Entries provided>
<<<<
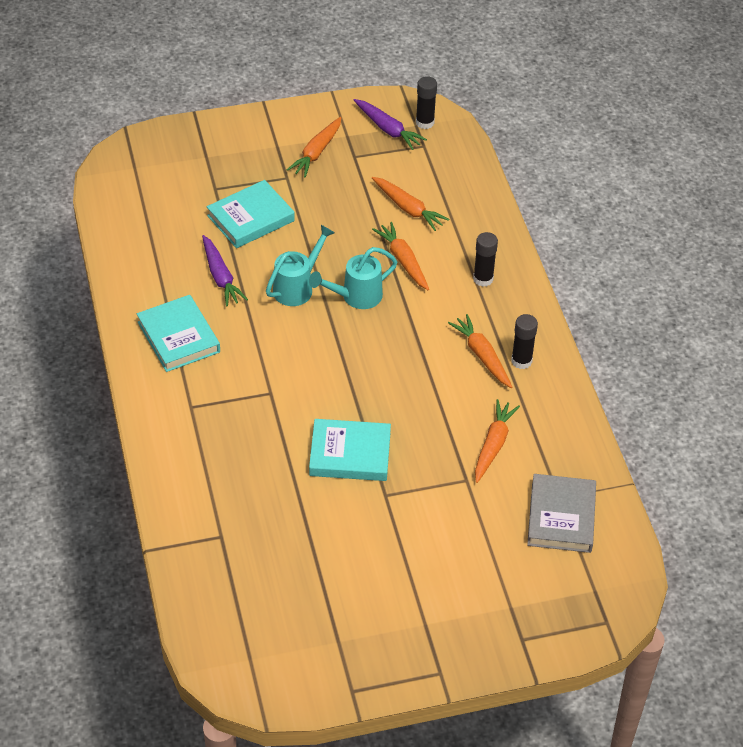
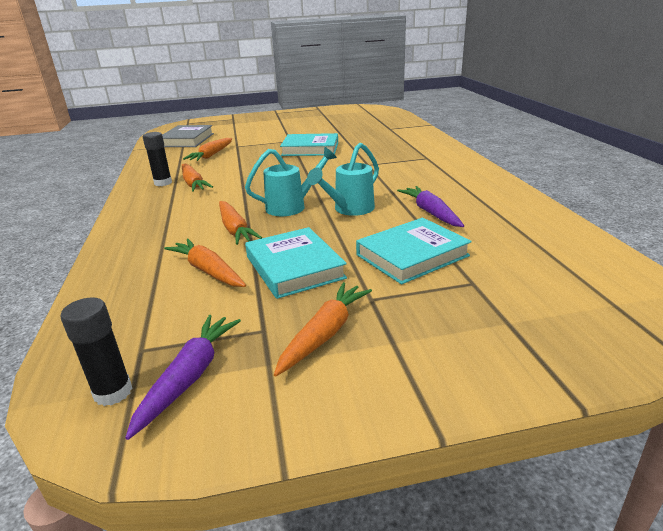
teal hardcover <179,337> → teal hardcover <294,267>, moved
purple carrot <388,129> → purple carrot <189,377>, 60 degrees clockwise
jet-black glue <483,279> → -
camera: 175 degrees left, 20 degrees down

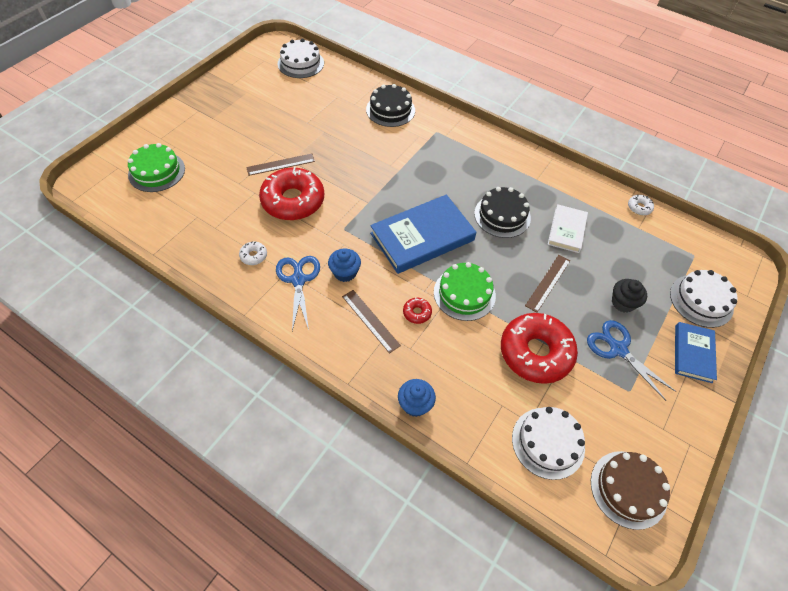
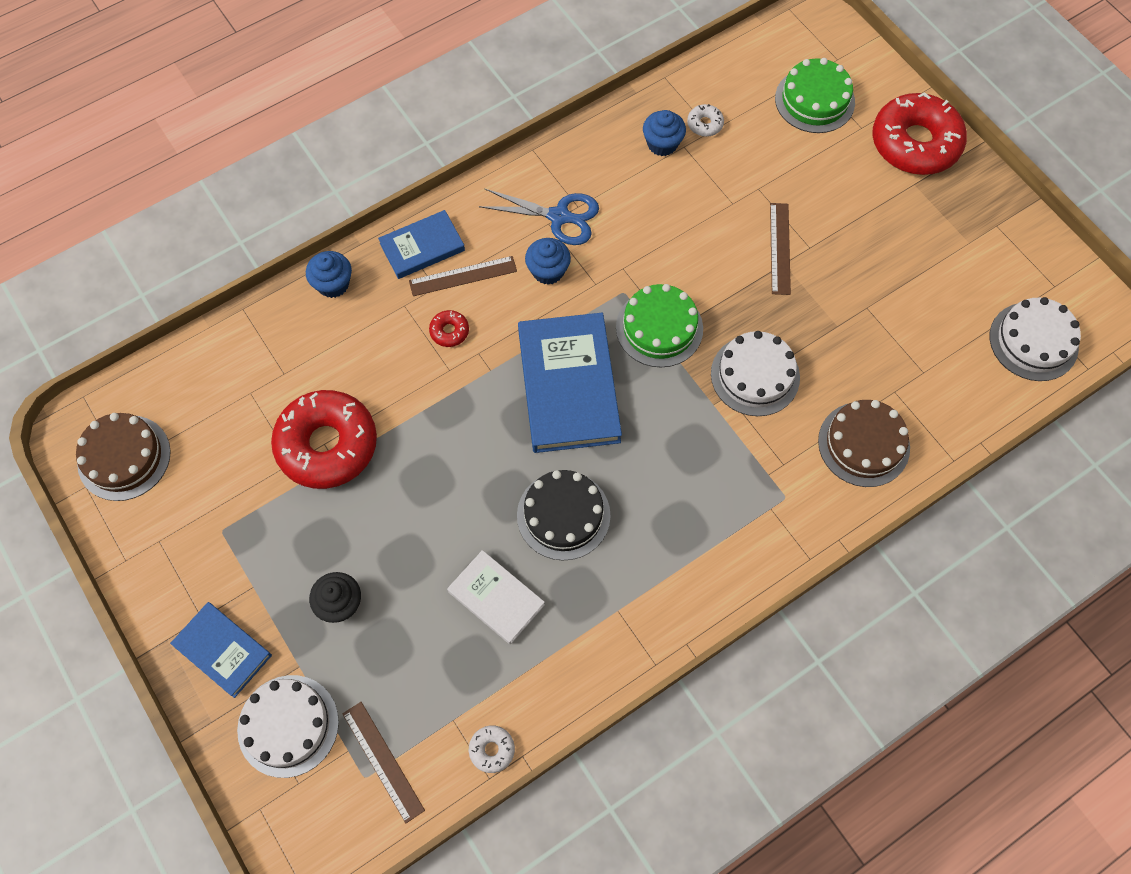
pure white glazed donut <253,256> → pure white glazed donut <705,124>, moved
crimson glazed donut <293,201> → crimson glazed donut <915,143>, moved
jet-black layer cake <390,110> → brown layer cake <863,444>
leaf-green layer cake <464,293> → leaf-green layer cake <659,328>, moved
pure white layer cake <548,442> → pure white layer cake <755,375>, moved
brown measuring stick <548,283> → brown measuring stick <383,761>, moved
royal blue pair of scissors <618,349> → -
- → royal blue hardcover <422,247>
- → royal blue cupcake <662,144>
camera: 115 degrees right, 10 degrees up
>>>>
Assigned task> Copy out every line of the data in which the word "pure" is found.

Written response>
pure white glazed donut <253,256> → pure white glazed donut <705,124>, moved
pure white layer cake <548,442> → pure white layer cake <755,375>, moved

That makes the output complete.